*** Excerpted data ***

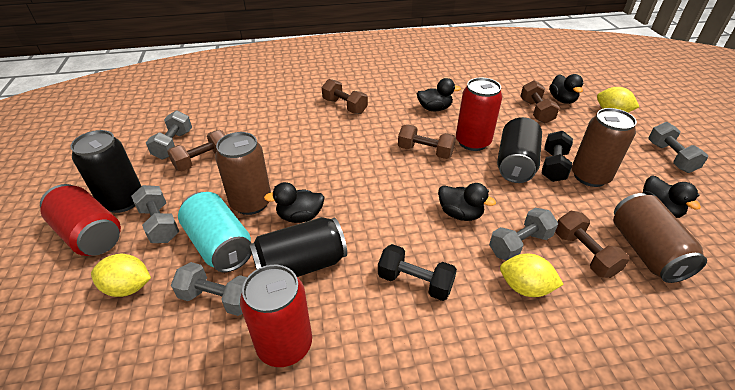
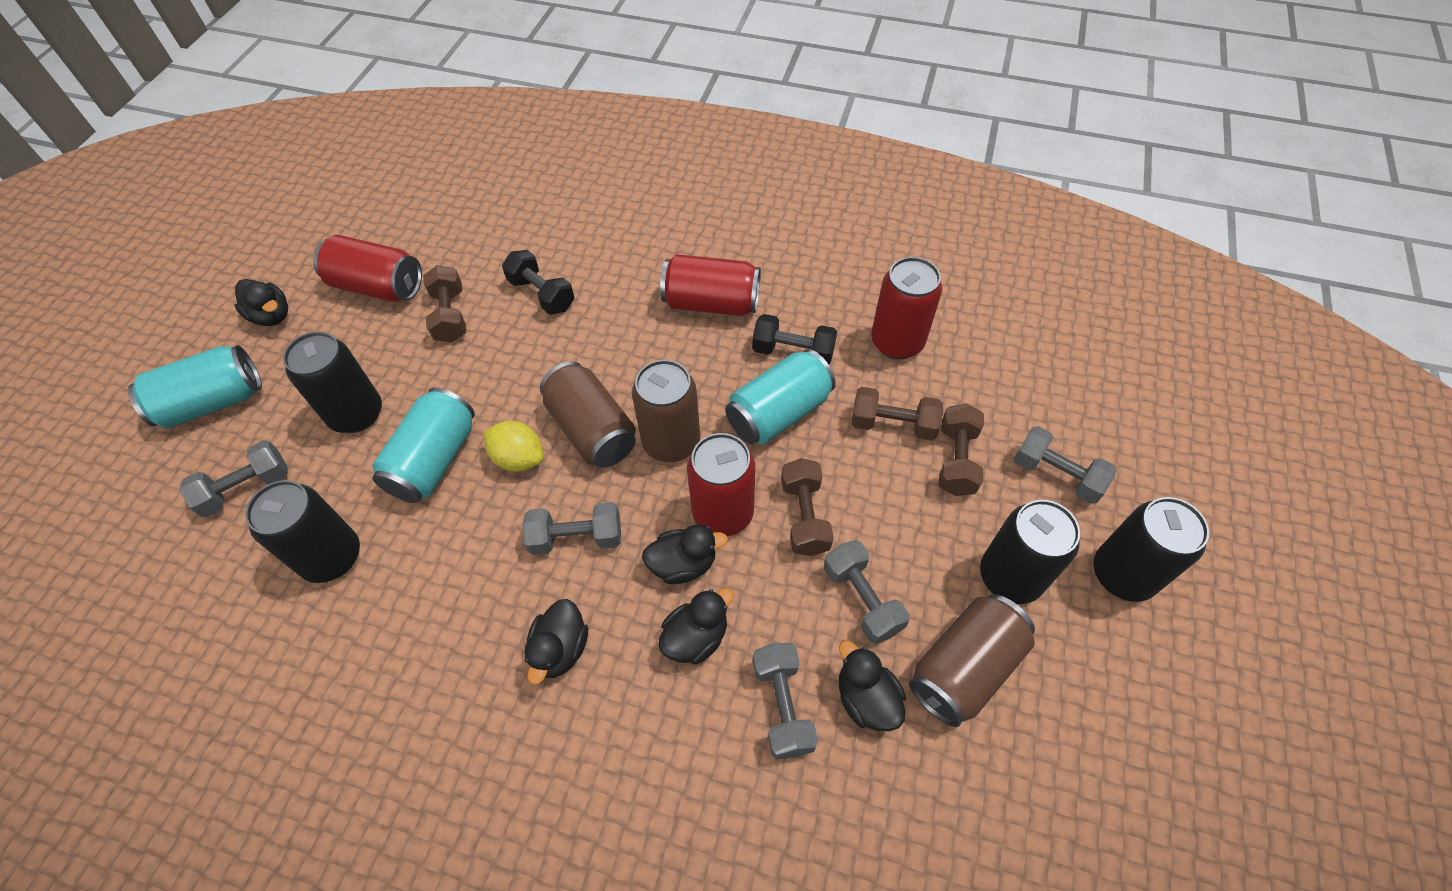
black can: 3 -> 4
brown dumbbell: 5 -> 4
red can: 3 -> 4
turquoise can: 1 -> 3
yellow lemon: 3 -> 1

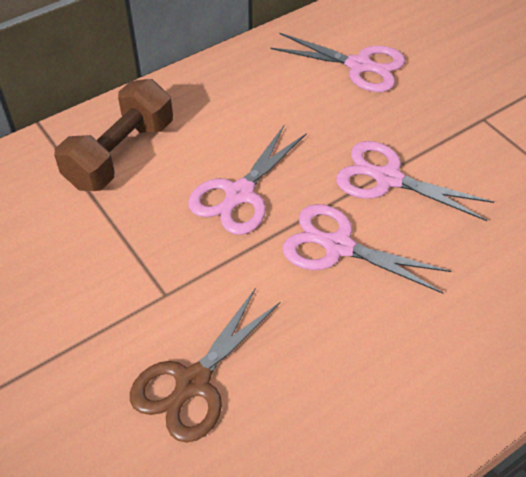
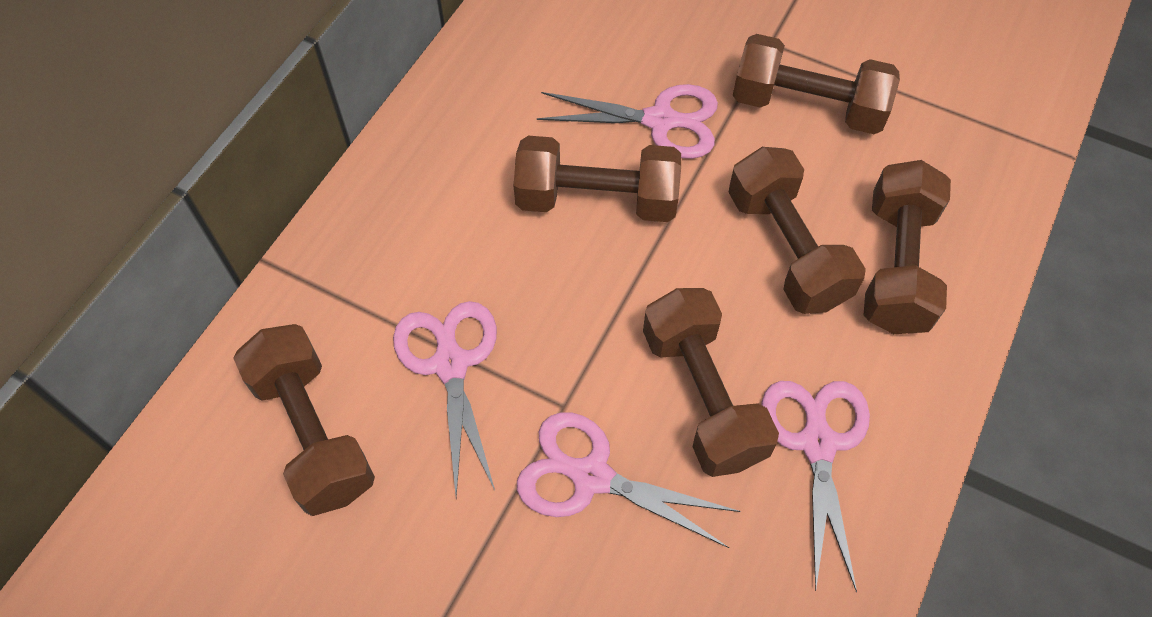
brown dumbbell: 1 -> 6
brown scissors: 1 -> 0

*** End of Excerpted data ***
*** Excerpted data ***

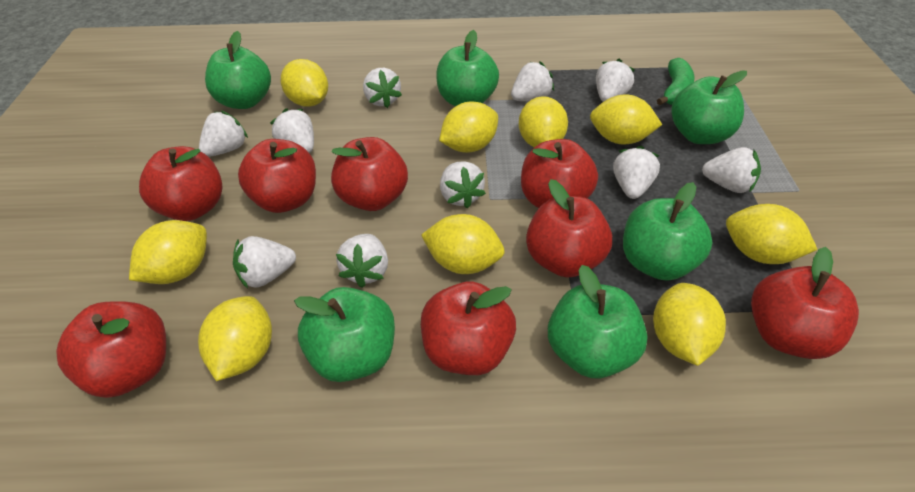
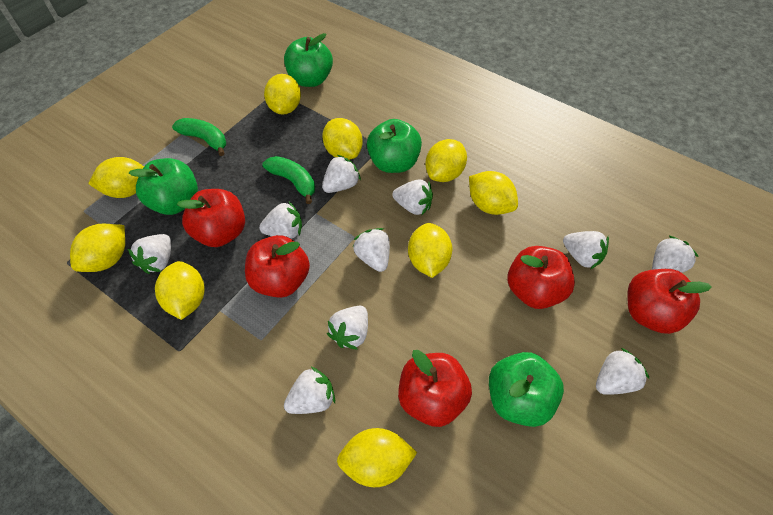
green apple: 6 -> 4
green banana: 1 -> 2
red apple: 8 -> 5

*** End of Excerpted data ***

**Aim of the exercise:** In the data above, start at the line holding "black can: 3 -> 4" and stop after the line holding "brown scissors: 1 -> 0"; write out those lines exactly, without pictures.

**Solution:**
black can: 3 -> 4
brown dumbbell: 5 -> 4
red can: 3 -> 4
turquoise can: 1 -> 3
yellow lemon: 3 -> 1

brown dumbbell: 1 -> 6
brown scissors: 1 -> 0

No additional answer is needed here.